Data excerpts:

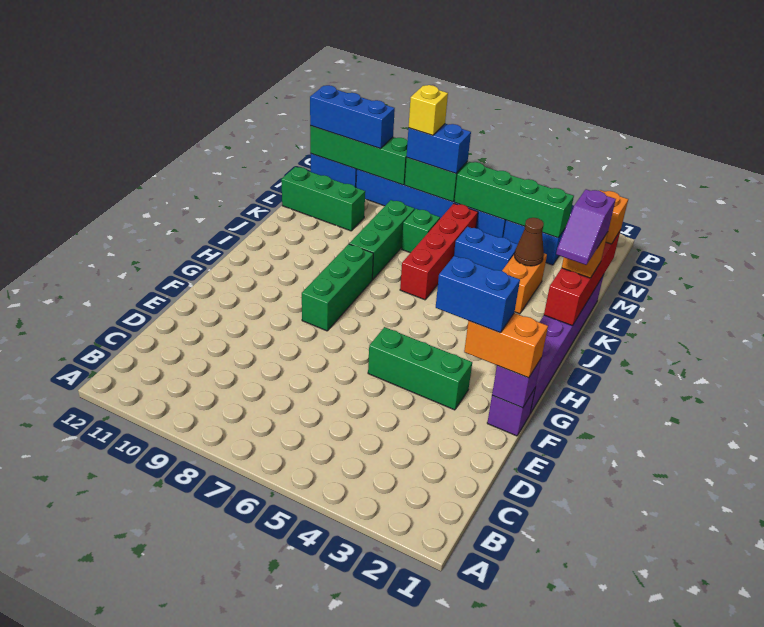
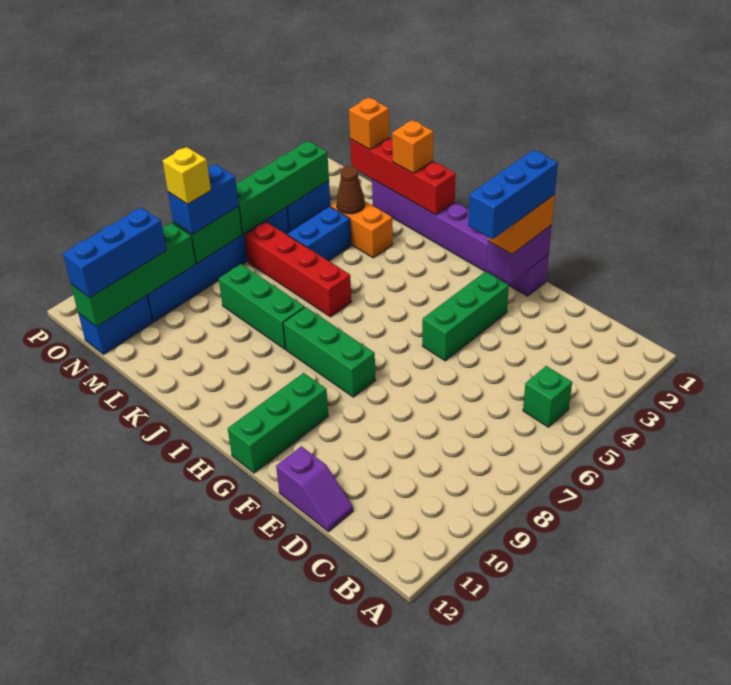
purple 1x1 brick [492,359,541,408] -> purple 1x2 brick [487,225,552,284]
blue 1x2 brick [436,256,520,333] -> blue 1x3 brick [468,150,558,239]
purple 1x2 slope [556,189,616,265] -> purple 1x2 slope moved to [276,446,353,532]
green 1x1 brick [402,209,440,253] -> green 1x1 brick moved to [523,366,572,427]
green 1x3 brick [281,167,365,231] -> green 1x3 brick moved to [228,373,328,473]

Task objective: Could you print exactly the lines from the one containing "purple 1x2 slope [556,189,616,265]" through the last line of the records above?

Exercise response:
purple 1x2 slope [556,189,616,265] -> purple 1x2 slope moved to [276,446,353,532]
green 1x1 brick [402,209,440,253] -> green 1x1 brick moved to [523,366,572,427]
green 1x3 brick [281,167,365,231] -> green 1x3 brick moved to [228,373,328,473]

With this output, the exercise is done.